### TASK OBJECTIVE
Please copy the listing below line for line, leaving out the pictures.

### DATA FOR PROCESSING

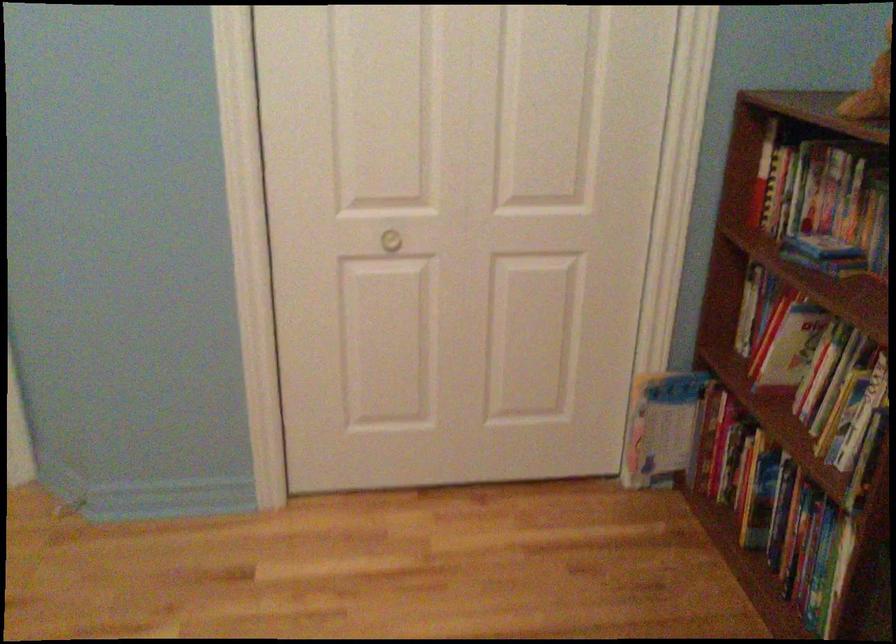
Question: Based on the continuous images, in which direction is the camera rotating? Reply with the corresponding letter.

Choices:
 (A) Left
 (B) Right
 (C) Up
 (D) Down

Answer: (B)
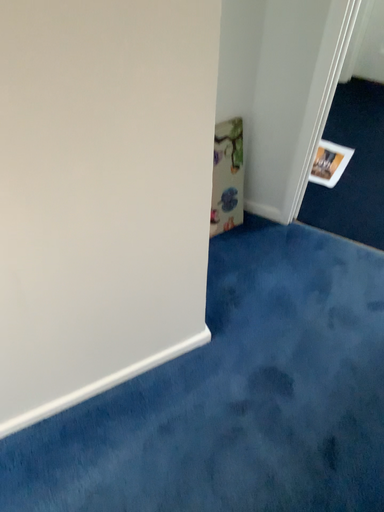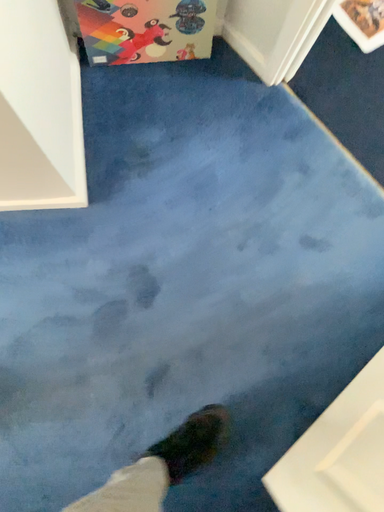
Question: Which way did the camera rotate in the video?

Choices:
 (A) rotated right
 (B) rotated left

Answer: (B)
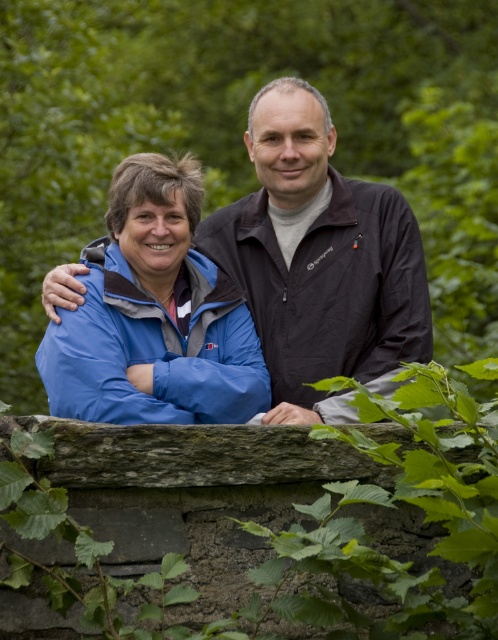
Question: Is blue fabric jacket at center thinner than matte blue jacket at left?

Choices:
 (A) no
 (B) yes

Answer: (B)

Question: Which of the following is the closest to the observer?

Choices:
 (A) (208, 396)
 (B) (313, 321)

Answer: (A)

Question: Can you confirm if blue fabric jacket at center is positioned below matte blue jacket at left?

Choices:
 (A) yes
 (B) no

Answer: (B)

Question: Which point appears farthest from the camera in this image?

Choices:
 (A) (318, 224)
 (B) (55, 371)

Answer: (A)

Question: Which point appears closest to the camera in this image?

Choices:
 (A) (182, 204)
 (B) (416, 243)

Answer: (A)

Question: Is blue fabric jacket at center positioned behind matte blue jacket at left?

Choices:
 (A) no
 (B) yes

Answer: (B)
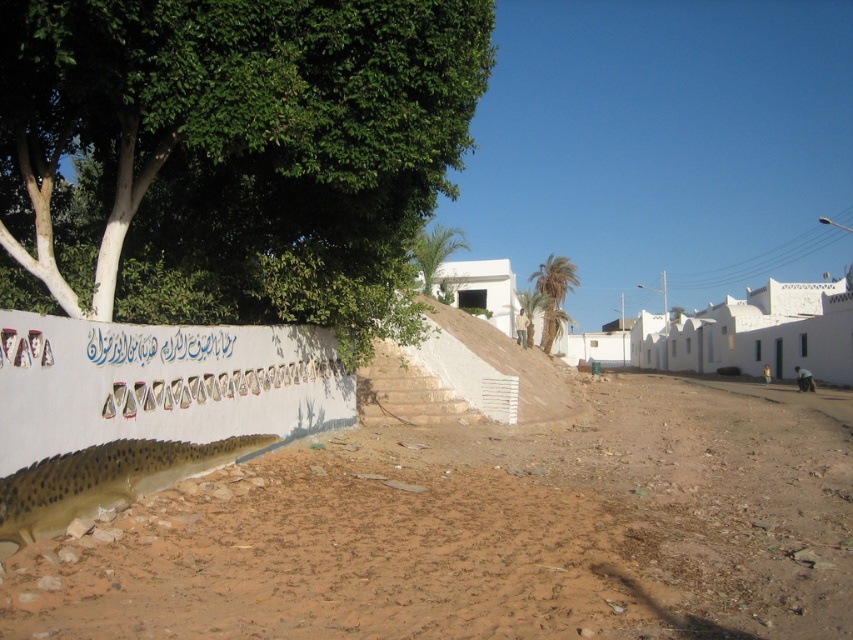
Find the location of a particular element. This screenshot has height=640, width=853. greenish-yellow textured fish at lower left is located at coordinates (102, 481).

Does greenish-yellow textured fish at lower left have a lesser width compared to green leafy palm tree at center?

Correct, greenish-yellow textured fish at lower left's width is less than green leafy palm tree at center's.

Is point (194, 452) less distant than point (537, 304)?

That is True.

You are a GUI agent. You are given a task and a screenshot of the screen. Output one action in this format:
    pyautogui.click(x=<x>, y=<y>)
    Task: Click on the greenish-yellow textured fish at lower left
    The width and height of the screenshot is (853, 640).
    Given the screenshot: What is the action you would take?
    pyautogui.click(x=102, y=481)

Find the location of a particular element. The height and width of the screenshot is (640, 853). green leafy tree at upper left is located at coordinates (231, 156).

Which is above, green leafy tree at upper left or green leafy palm tree at center?

Positioned higher is green leafy tree at upper left.

Does point (160, 29) come behind point (537, 294)?

No, (160, 29) is in front of (537, 294).

Identify the location of green leafy tree at upper left. This screenshot has height=640, width=853. (231, 156).

In the scene shown: Does green leafy palm tree at upper center come in front of green leafy palm tree at center?

Yes, green leafy palm tree at upper center is in front of green leafy palm tree at center.

Can you confirm if green leafy palm tree at upper center is positioned to the right of green leafy palm tree at center?

In fact, green leafy palm tree at upper center is to the left of green leafy palm tree at center.

Which is behind, point (436, 253) or point (527, 333)?

Positioned behind is point (527, 333).

The height and width of the screenshot is (640, 853). I want to click on green leafy palm tree at upper center, so click(x=434, y=250).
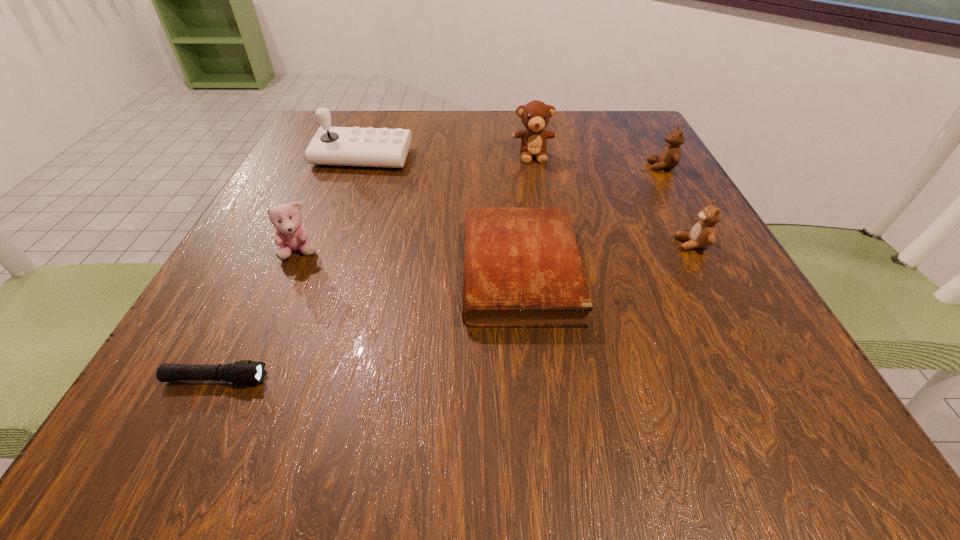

### SOLUTION FOR THIS EXERCISE
Question: Based on the continuous images, in which direction is the camera rotating? Reply with the corresponding letter.

Choices:
 (A) Left
 (B) Right
 (C) Up
 (D) Down

Answer: (B)
Question: Which way did the camera rotate in the video?

Choices:
 (A) rotated right
 (B) rotated left

Answer: (B)
Question: Is blue fabric jacket at center thinner than matte blue jacket at left?

Choices:
 (A) no
 (B) yes

Answer: (B)

Question: Which of the following is the closest to the observer?

Choices:
 (A) (208, 396)
 (B) (313, 321)

Answer: (A)

Question: Can you confirm if blue fabric jacket at center is positioned below matte blue jacket at left?

Choices:
 (A) yes
 (B) no

Answer: (B)

Question: Which point appears farthest from the camera in this image?

Choices:
 (A) (318, 224)
 (B) (55, 371)

Answer: (A)

Question: Which point appears closest to the camera in this image?

Choices:
 (A) (182, 204)
 (B) (416, 243)

Answer: (A)

Question: Is blue fabric jacket at center positioned behind matte blue jacket at left?

Choices:
 (A) no
 (B) yes

Answer: (B)
Find the location of a particular element. This screenshot has height=640, width=853. greenish-yellow textured fish at lower left is located at coordinates (102, 481).

Does greenish-yellow textured fish at lower left have a lesser width compared to green leafy palm tree at center?

Correct, greenish-yellow textured fish at lower left's width is less than green leafy palm tree at center's.

Is point (194, 452) less distant than point (537, 304)?

That is True.

You are a GUI agent. You are given a task and a screenshot of the screen. Output one action in this format:
    pyautogui.click(x=<x>, y=<y>)
    Task: Click on the greenish-yellow textured fish at lower left
    The width and height of the screenshot is (853, 640).
    Given the screenshot: What is the action you would take?
    pyautogui.click(x=102, y=481)

Find the location of a particular element. The height and width of the screenshot is (640, 853). green leafy tree at upper left is located at coordinates (231, 156).

Which is above, green leafy tree at upper left or green leafy palm tree at center?

Positioned higher is green leafy tree at upper left.

Does point (160, 29) come behind point (537, 294)?

No, (160, 29) is in front of (537, 294).

Identify the location of green leafy tree at upper left. This screenshot has height=640, width=853. (231, 156).

In the scene shown: Does green leafy palm tree at upper center come in front of green leafy palm tree at center?

Yes, green leafy palm tree at upper center is in front of green leafy palm tree at center.

Can you confirm if green leafy palm tree at upper center is positioned to the right of green leafy palm tree at center?

In fact, green leafy palm tree at upper center is to the left of green leafy palm tree at center.

Which is behind, point (436, 253) or point (527, 333)?

Positioned behind is point (527, 333).

The height and width of the screenshot is (640, 853). I want to click on green leafy palm tree at upper center, so click(x=434, y=250).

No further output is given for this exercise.